▶ _Given records_
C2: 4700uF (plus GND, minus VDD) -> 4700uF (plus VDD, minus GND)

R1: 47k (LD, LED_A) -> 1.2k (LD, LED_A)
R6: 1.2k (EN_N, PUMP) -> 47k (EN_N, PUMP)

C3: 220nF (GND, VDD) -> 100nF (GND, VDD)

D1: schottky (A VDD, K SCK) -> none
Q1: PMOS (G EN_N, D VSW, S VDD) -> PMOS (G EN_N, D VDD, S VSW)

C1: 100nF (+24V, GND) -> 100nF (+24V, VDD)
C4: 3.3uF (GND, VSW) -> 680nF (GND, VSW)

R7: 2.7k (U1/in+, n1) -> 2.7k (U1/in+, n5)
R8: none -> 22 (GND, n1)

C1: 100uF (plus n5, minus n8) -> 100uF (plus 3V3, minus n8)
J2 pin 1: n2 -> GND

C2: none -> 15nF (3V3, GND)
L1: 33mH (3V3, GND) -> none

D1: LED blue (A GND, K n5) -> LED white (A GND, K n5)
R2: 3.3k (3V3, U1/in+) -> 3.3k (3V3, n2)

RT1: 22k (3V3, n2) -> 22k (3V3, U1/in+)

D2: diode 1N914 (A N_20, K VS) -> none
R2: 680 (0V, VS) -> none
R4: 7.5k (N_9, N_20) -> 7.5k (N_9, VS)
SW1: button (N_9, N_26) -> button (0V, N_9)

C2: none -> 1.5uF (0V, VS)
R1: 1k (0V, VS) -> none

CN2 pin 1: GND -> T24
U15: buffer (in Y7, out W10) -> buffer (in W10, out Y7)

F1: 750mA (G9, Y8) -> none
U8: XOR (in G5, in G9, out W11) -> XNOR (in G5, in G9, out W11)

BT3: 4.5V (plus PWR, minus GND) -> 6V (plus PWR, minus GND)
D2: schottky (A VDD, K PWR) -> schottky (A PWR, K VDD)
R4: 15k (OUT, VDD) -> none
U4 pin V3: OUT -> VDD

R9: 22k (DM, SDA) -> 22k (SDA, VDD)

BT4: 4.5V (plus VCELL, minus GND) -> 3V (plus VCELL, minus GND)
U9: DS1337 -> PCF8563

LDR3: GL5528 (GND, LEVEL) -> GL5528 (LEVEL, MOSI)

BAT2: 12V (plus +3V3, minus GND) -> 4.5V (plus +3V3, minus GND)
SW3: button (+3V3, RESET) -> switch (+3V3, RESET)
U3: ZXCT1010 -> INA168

▶ _Work instruction_
Copy each entry exactly.

▶ _Answer to this exercise_
C2: 4700uF (plus GND, minus VDD) -> 4700uF (plus VDD, minus GND)

R1: 47k (LD, LED_A) -> 1.2k (LD, LED_A)
R6: 1.2k (EN_N, PUMP) -> 47k (EN_N, PUMP)

C3: 220nF (GND, VDD) -> 100nF (GND, VDD)

D1: schottky (A VDD, K SCK) -> none
Q1: PMOS (G EN_N, D VSW, S VDD) -> PMOS (G EN_N, D VDD, S VSW)

C1: 100nF (+24V, GND) -> 100nF (+24V, VDD)
C4: 3.3uF (GND, VSW) -> 680nF (GND, VSW)

R7: 2.7k (U1/in+, n1) -> 2.7k (U1/in+, n5)
R8: none -> 22 (GND, n1)

C1: 100uF (plus n5, minus n8) -> 100uF (plus 3V3, minus n8)
J2 pin 1: n2 -> GND

C2: none -> 15nF (3V3, GND)
L1: 33mH (3V3, GND) -> none

D1: LED blue (A GND, K n5) -> LED white (A GND, K n5)
R2: 3.3k (3V3, U1/in+) -> 3.3k (3V3, n2)

RT1: 22k (3V3, n2) -> 22k (3V3, U1/in+)

D2: diode 1N914 (A N_20, K VS) -> none
R2: 680 (0V, VS) -> none
R4: 7.5k (N_9, N_20) -> 7.5k (N_9, VS)
SW1: button (N_9, N_26) -> button (0V, N_9)

C2: none -> 1.5uF (0V, VS)
R1: 1k (0V, VS) -> none

CN2 pin 1: GND -> T24
U15: buffer (in Y7, out W10) -> buffer (in W10, out Y7)

F1: 750mA (G9, Y8) -> none
U8: XOR (in G5, in G9, out W11) -> XNOR (in G5, in G9, out W11)

BT3: 4.5V (plus PWR, minus GND) -> 6V (plus PWR, minus GND)
D2: schottky (A VDD, K PWR) -> schottky (A PWR, K VDD)
R4: 15k (OUT, VDD) -> none
U4 pin V3: OUT -> VDD

R9: 22k (DM, SDA) -> 22k (SDA, VDD)

BT4: 4.5V (plus VCELL, minus GND) -> 3V (plus VCELL, minus GND)
U9: DS1337 -> PCF8563

LDR3: GL5528 (GND, LEVEL) -> GL5528 (LEVEL, MOSI)

BAT2: 12V (plus +3V3, minus GND) -> 4.5V (plus +3V3, minus GND)
SW3: button (+3V3, RESET) -> switch (+3V3, RESET)
U3: ZXCT1010 -> INA168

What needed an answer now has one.